# [Work instruction]
Only the lines running from the line with "(402, 199) = (338, 109): black" to the end of the records below belong in the answer, each copied exactly.

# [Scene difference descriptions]

━━━━

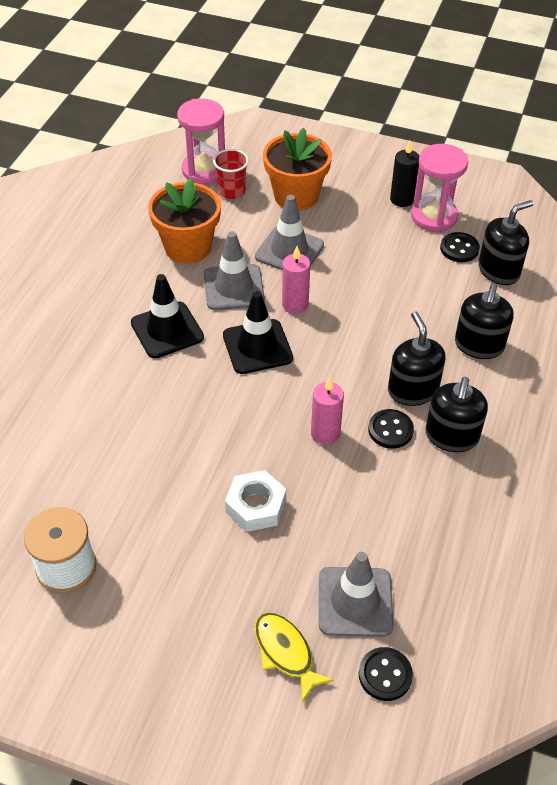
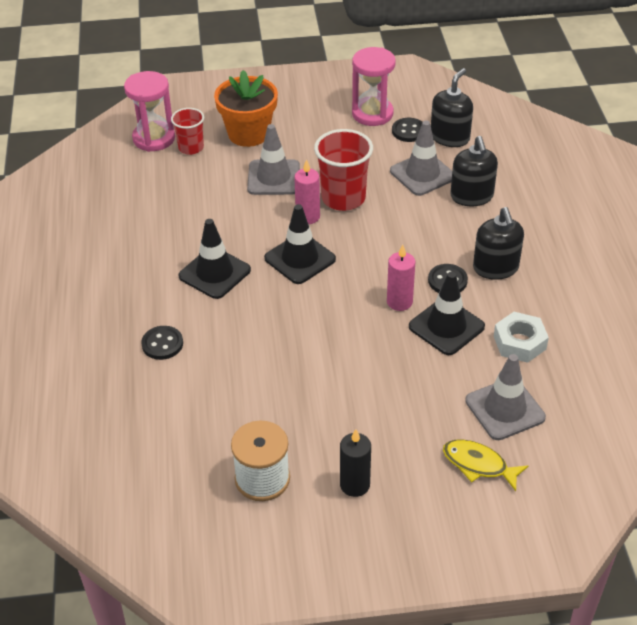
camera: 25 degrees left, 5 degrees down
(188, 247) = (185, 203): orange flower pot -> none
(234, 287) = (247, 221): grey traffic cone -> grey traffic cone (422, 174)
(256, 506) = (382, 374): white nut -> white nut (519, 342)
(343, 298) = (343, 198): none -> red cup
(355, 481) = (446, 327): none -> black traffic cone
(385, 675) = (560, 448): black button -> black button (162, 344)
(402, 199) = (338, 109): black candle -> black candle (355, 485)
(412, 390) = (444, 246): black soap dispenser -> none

━━━━

# [Solution to this exercise]
(402, 199) = (338, 109): black candle -> black candle (355, 485)
(412, 390) = (444, 246): black soap dispenser -> none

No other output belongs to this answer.